DATA UNDER STUDY Block Start
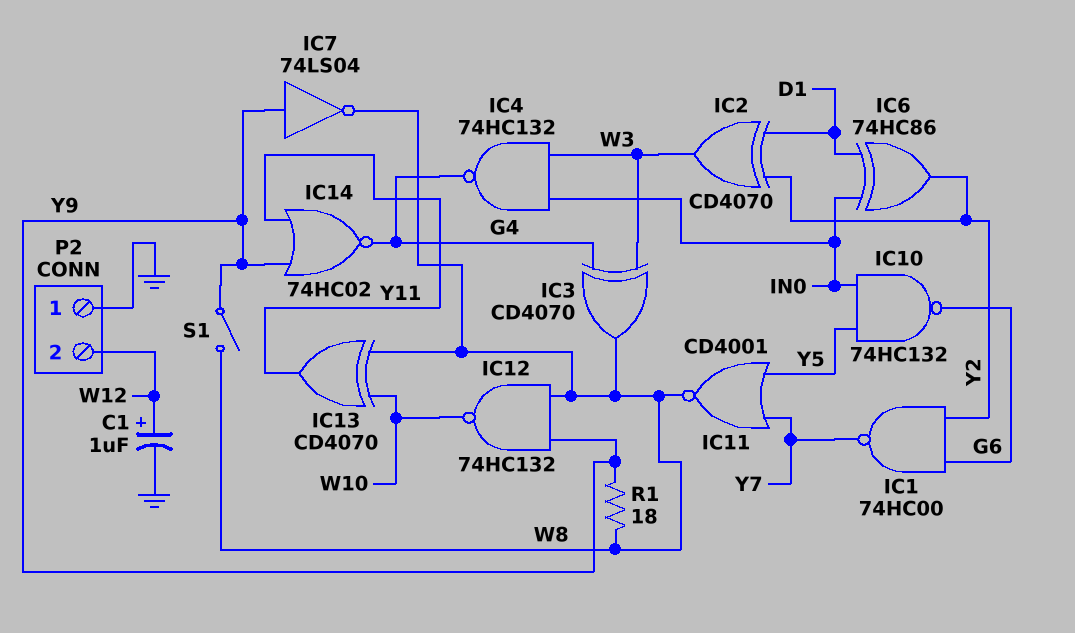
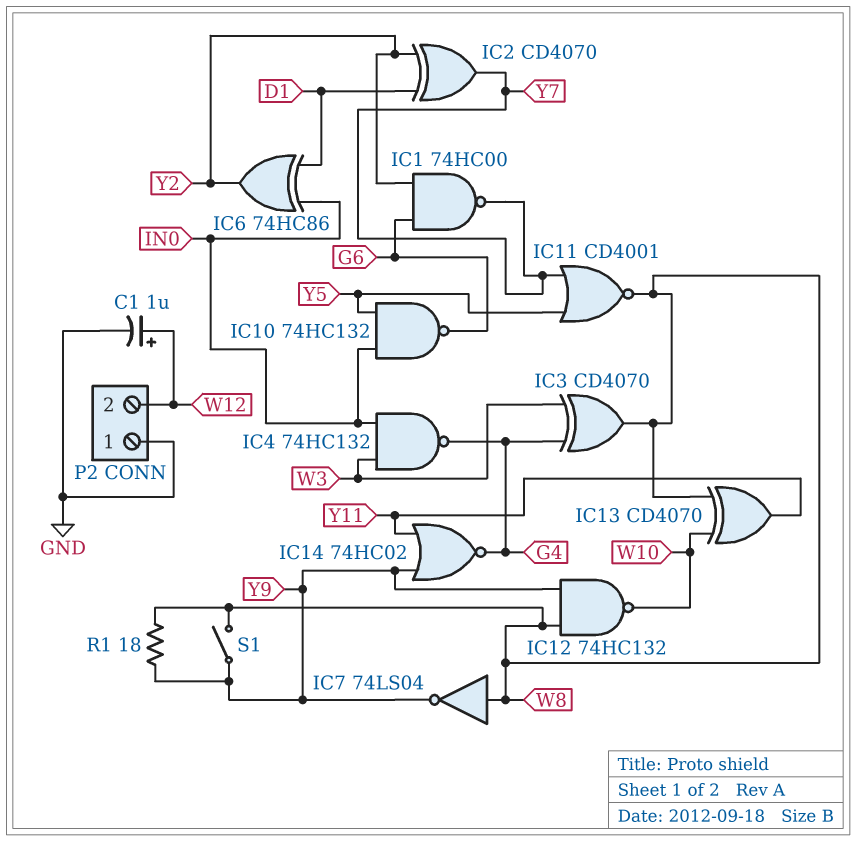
IC2: XOR CD4070 (in D1, in Y2, out W3) -> XOR CD4070 (in D1, in Y2, out Y7)
IC7: NOT 74LS04 (in Y9, out W8) -> NOT 74LS04 (in W8, out Y9)

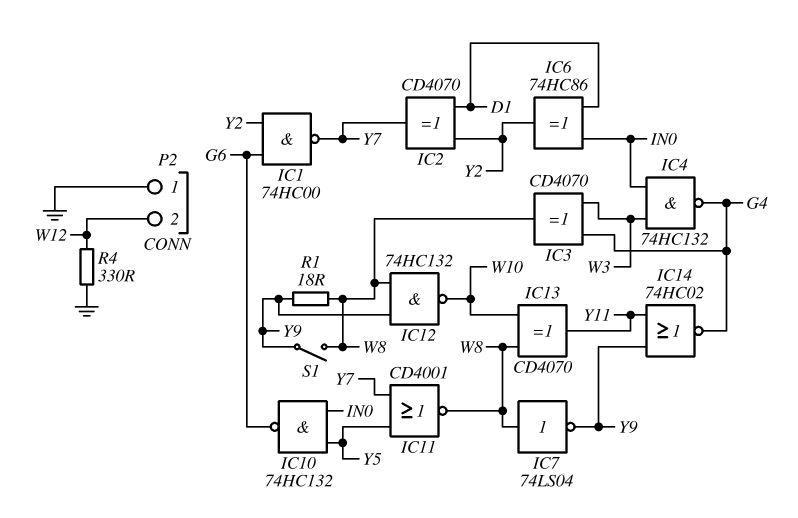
C1: 1uF (plus W12, minus GND) -> none
R4: none -> 330 (GND, W12)

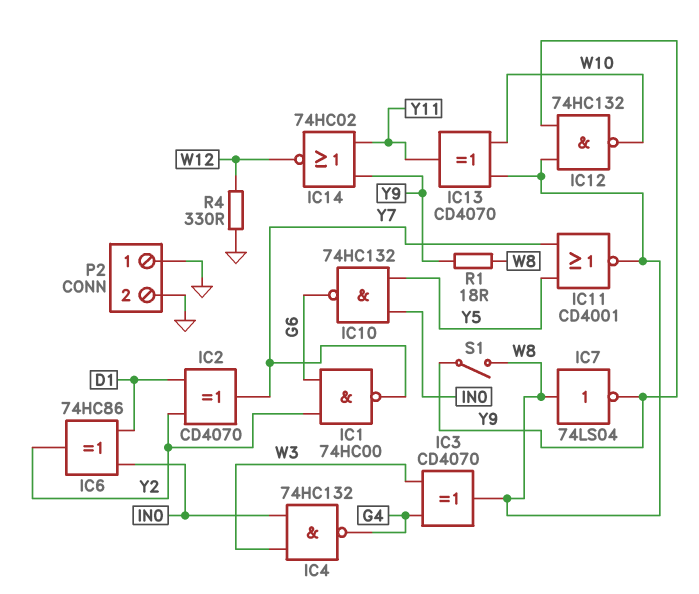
IC14: NOR 74HC02 (in Y9, in Y11, out G4) -> NOR 74HC02 (in Y9, in Y11, out W12)
P2 pin 2: W12 -> GND

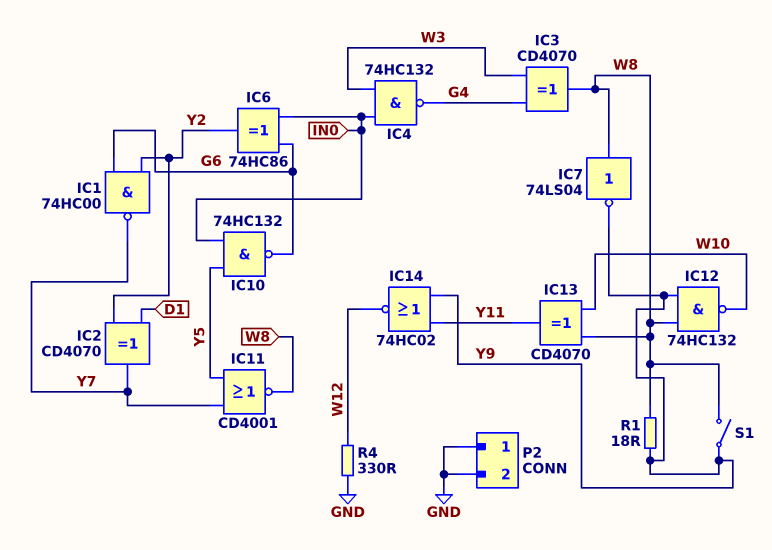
IC6: XOR 74HC86 (in D1, in IN0, out Y2) -> XOR 74HC86 (in G6, in IN0, out Y2)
DATA UNDER STUDY Block End
- DIRECTIONS:
Write every entry out again exactly, dropping the pictures.

- REPLY TO THE EXERCISE:
IC2: XOR CD4070 (in D1, in Y2, out W3) -> XOR CD4070 (in D1, in Y2, out Y7)
IC7: NOT 74LS04 (in Y9, out W8) -> NOT 74LS04 (in W8, out Y9)

C1: 1uF (plus W12, minus GND) -> none
R4: none -> 330 (GND, W12)

IC14: NOR 74HC02 (in Y9, in Y11, out G4) -> NOR 74HC02 (in Y9, in Y11, out W12)
P2 pin 2: W12 -> GND

IC6: XOR 74HC86 (in D1, in IN0, out Y2) -> XOR 74HC86 (in G6, in IN0, out Y2)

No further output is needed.